__EXERCISE OBJECTIVE__.
Repeat verbatim what the listing holds, but not its pictures.

__SOURCE DATA__.
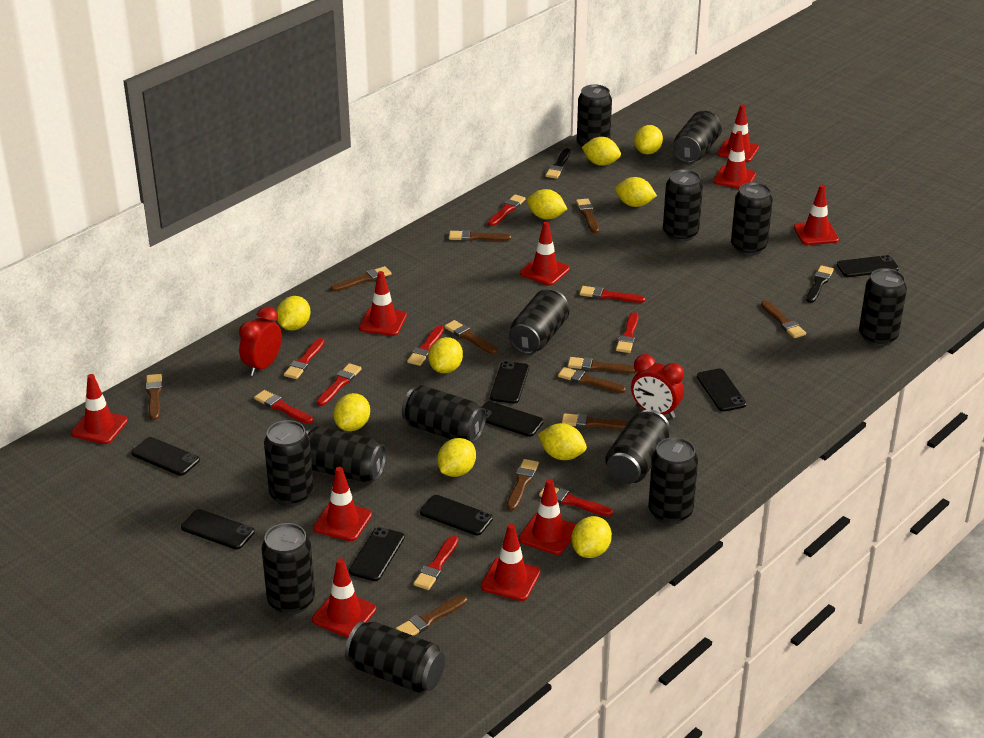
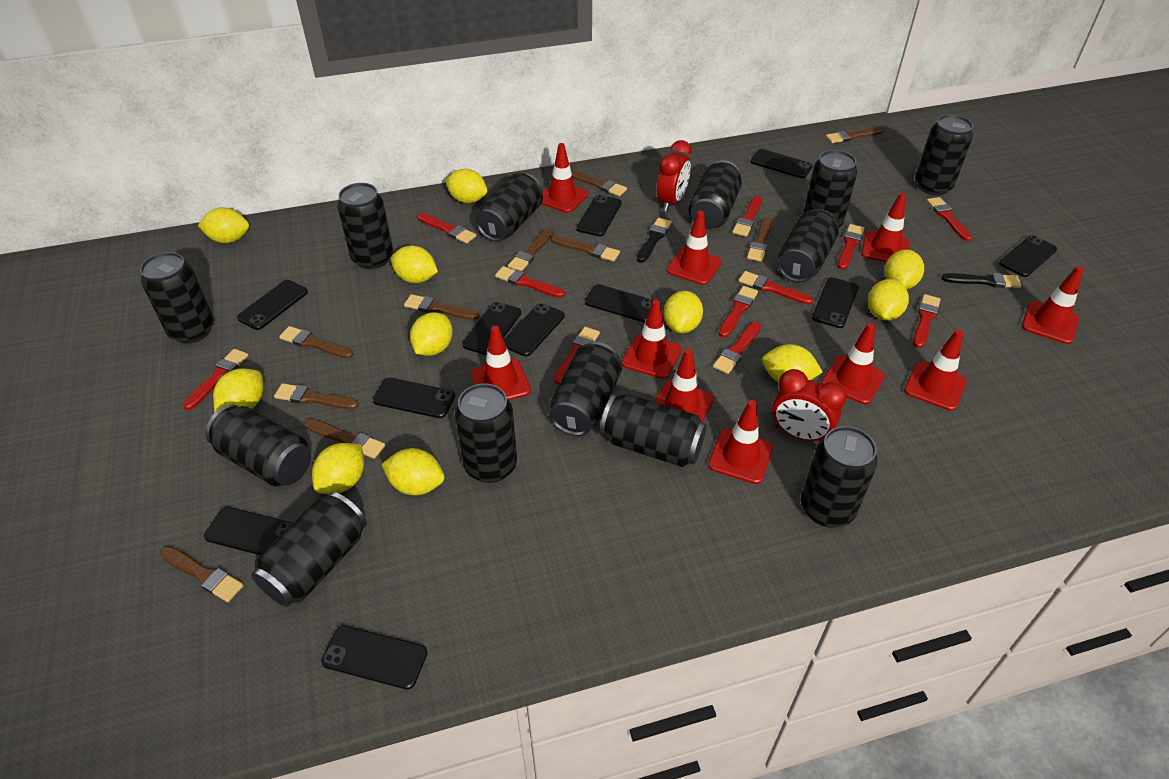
black phone: 8 -> 11
brown brush: 11 -> 10
red brush: 9 -> 11
yellow lemon: 10 -> 11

__EXERCISE OUTPUT__.
black phone: 8 -> 11
brown brush: 11 -> 10
red brush: 9 -> 11
yellow lemon: 10 -> 11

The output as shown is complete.